* _RECORDS_:
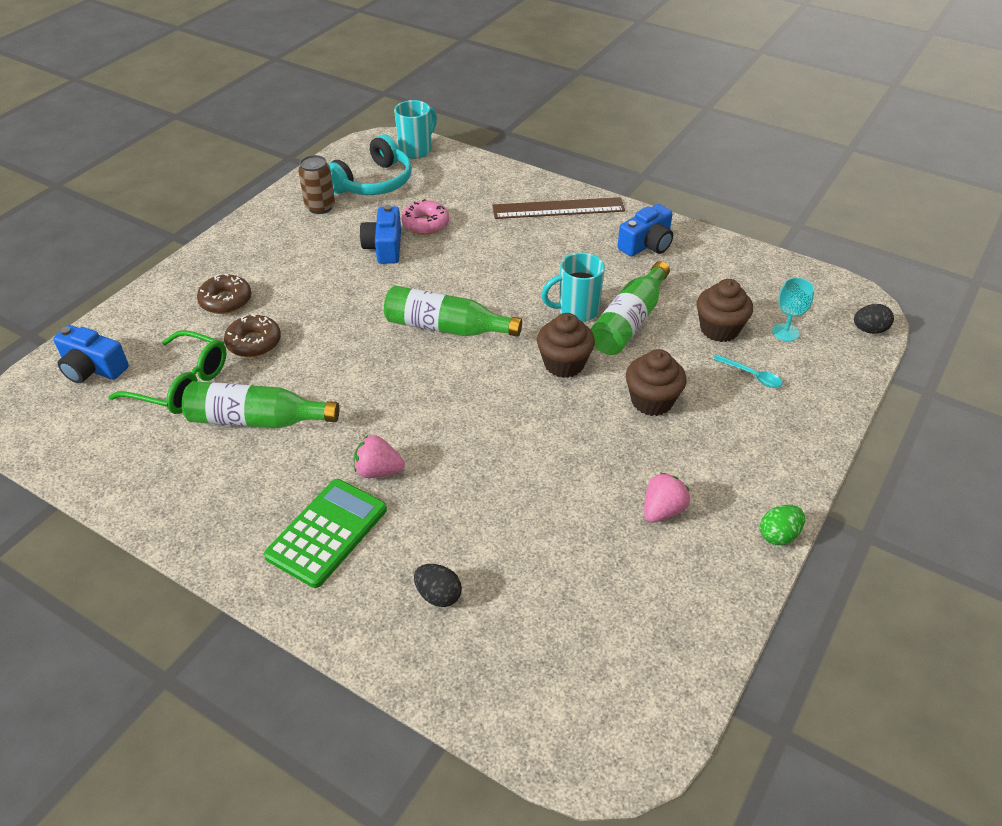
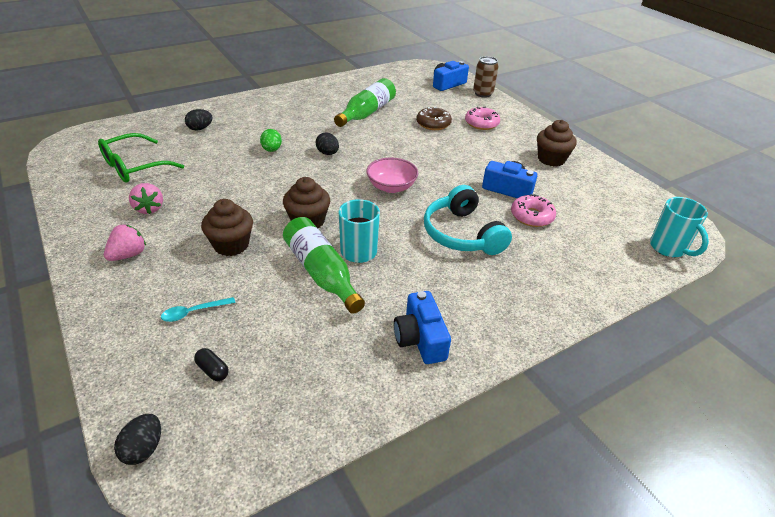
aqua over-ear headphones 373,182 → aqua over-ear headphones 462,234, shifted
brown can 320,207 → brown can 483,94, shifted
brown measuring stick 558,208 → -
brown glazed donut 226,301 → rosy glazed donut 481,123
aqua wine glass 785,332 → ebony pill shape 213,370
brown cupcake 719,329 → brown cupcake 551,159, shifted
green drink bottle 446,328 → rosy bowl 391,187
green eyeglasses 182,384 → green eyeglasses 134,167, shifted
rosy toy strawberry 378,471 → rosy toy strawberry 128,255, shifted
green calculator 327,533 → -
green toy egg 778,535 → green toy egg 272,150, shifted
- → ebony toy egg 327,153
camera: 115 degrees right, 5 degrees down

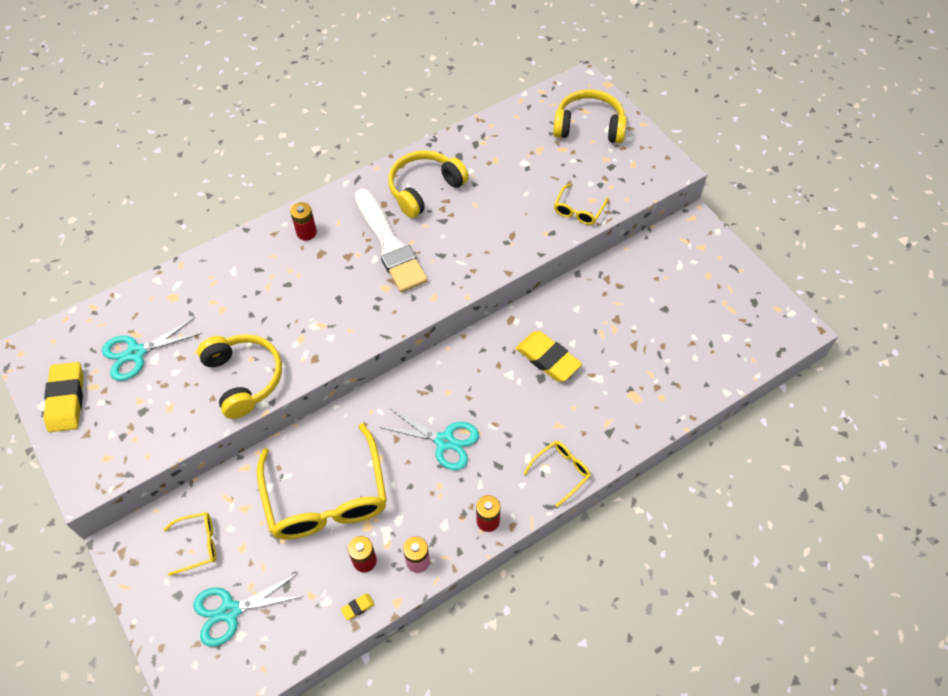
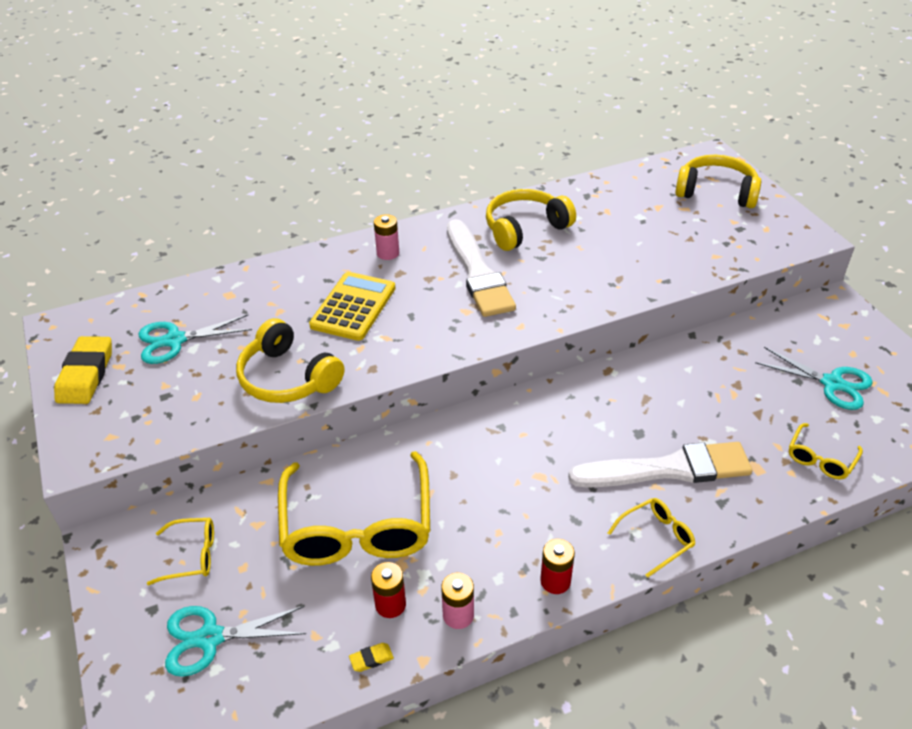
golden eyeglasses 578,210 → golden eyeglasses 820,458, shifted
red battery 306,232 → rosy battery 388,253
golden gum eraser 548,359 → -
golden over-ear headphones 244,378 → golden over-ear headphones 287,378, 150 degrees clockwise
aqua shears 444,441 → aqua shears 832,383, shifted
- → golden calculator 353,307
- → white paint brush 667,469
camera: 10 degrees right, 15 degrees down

* _DIRECTIONS_: Return the lines above that include the string "degrees".

* _RESULT OF THIS TASK_:
camera: 115 degrees right, 5 degrees down
golden over-ear headphones 244,378 → golden over-ear headphones 287,378, 150 degrees clockwise
camera: 10 degrees right, 15 degrees down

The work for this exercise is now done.